Exercise prompt -
Your task is to repeat the entries below exactly and to leave their images out.

Scene edit records -
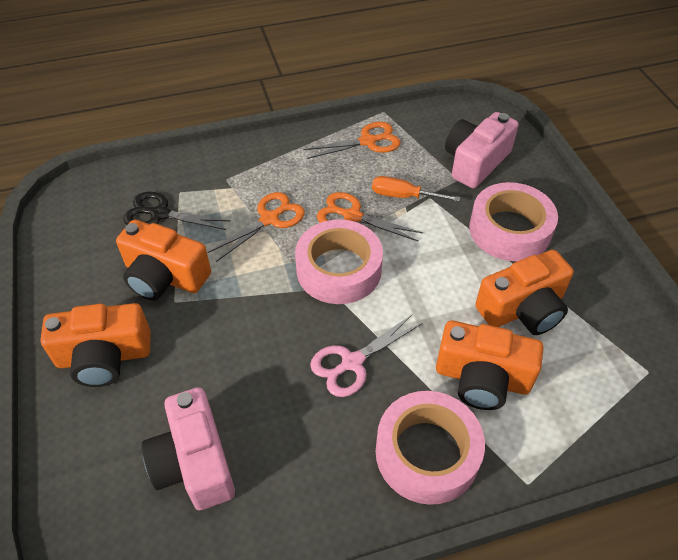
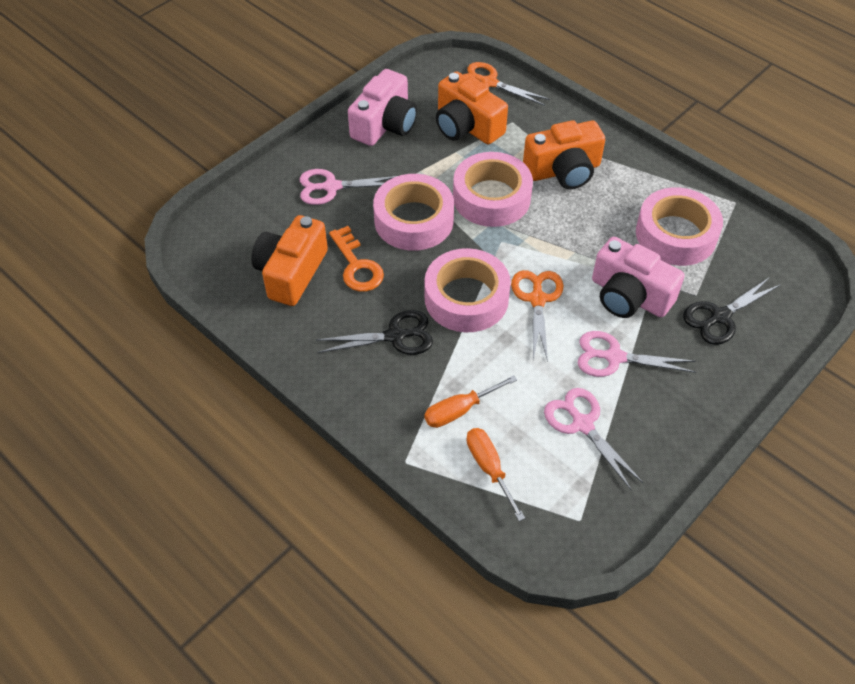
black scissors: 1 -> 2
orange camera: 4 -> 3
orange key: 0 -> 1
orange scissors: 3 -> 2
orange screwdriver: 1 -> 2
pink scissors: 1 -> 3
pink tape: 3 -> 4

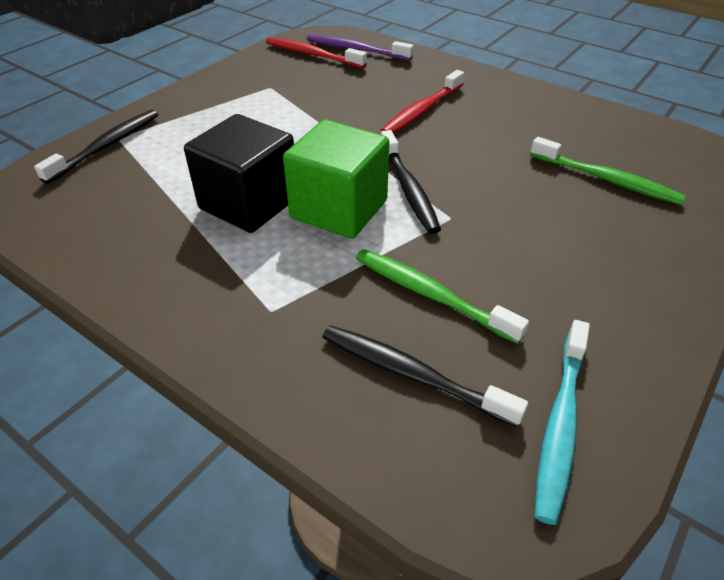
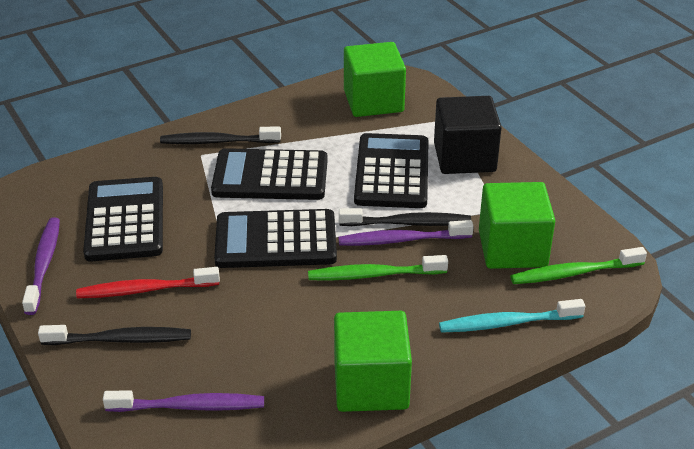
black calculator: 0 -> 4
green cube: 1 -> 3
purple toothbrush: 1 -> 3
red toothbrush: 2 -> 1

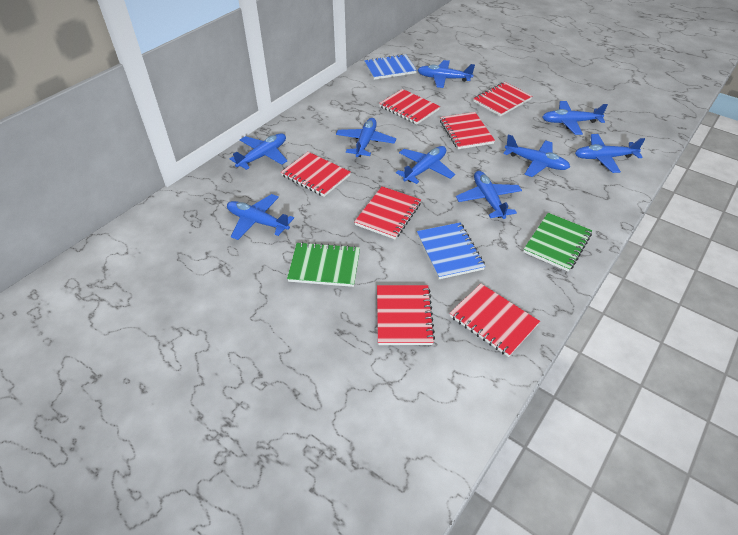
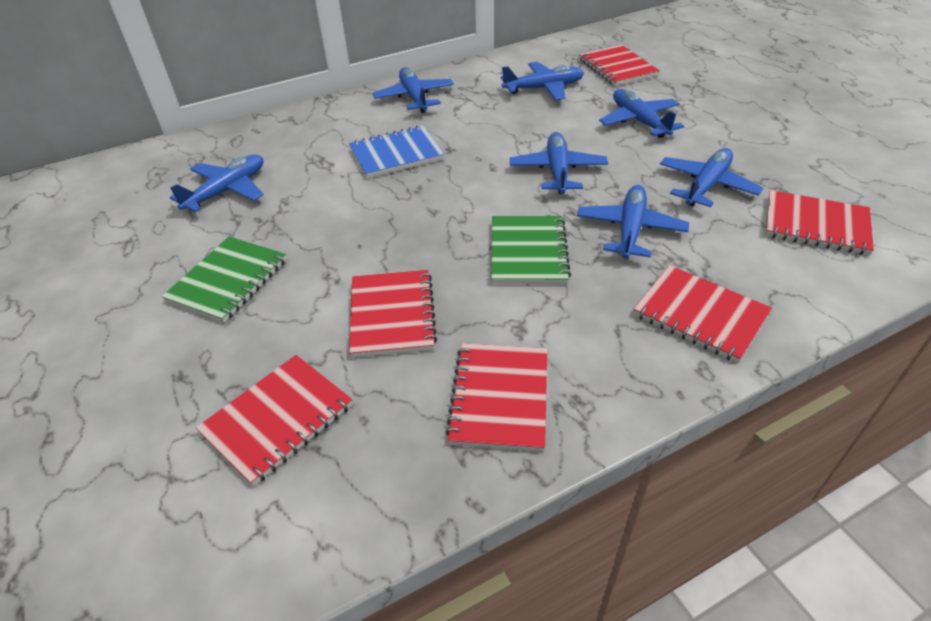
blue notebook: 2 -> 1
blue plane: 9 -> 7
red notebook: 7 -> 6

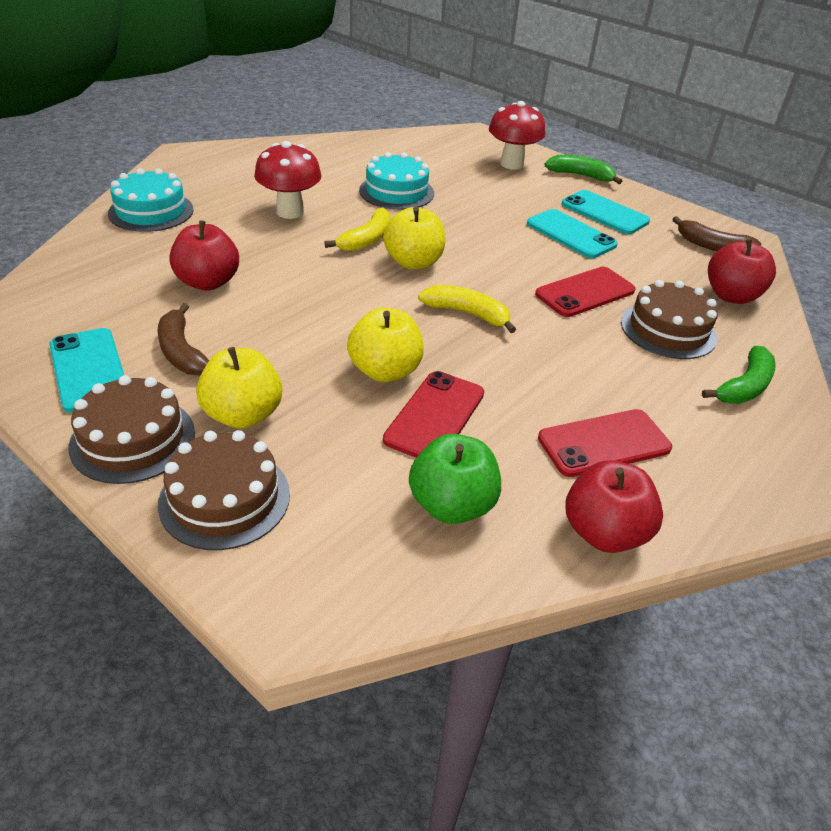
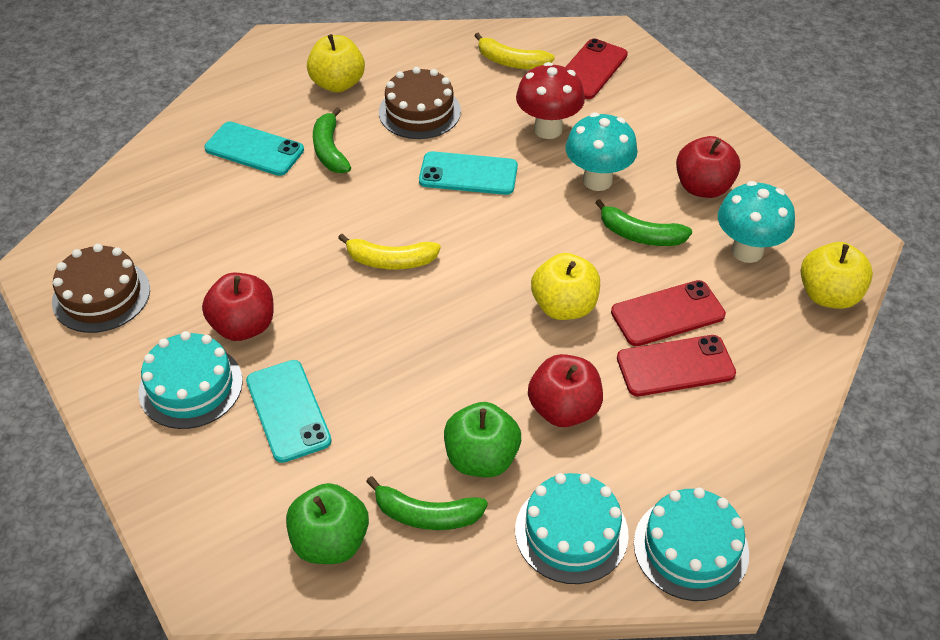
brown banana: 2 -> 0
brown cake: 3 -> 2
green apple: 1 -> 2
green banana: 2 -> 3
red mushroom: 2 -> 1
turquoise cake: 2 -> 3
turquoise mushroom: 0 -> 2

Answer to the exercise -
black scissors: 1 -> 2
orange camera: 4 -> 3
orange key: 0 -> 1
orange scissors: 3 -> 2
orange screwdriver: 1 -> 2
pink scissors: 1 -> 3
pink tape: 3 -> 4

black calculator: 0 -> 4
green cube: 1 -> 3
purple toothbrush: 1 -> 3
red toothbrush: 2 -> 1

blue notebook: 2 -> 1
blue plane: 9 -> 7
red notebook: 7 -> 6

brown banana: 2 -> 0
brown cake: 3 -> 2
green apple: 1 -> 2
green banana: 2 -> 3
red mushroom: 2 -> 1
turquoise cake: 2 -> 3
turquoise mushroom: 0 -> 2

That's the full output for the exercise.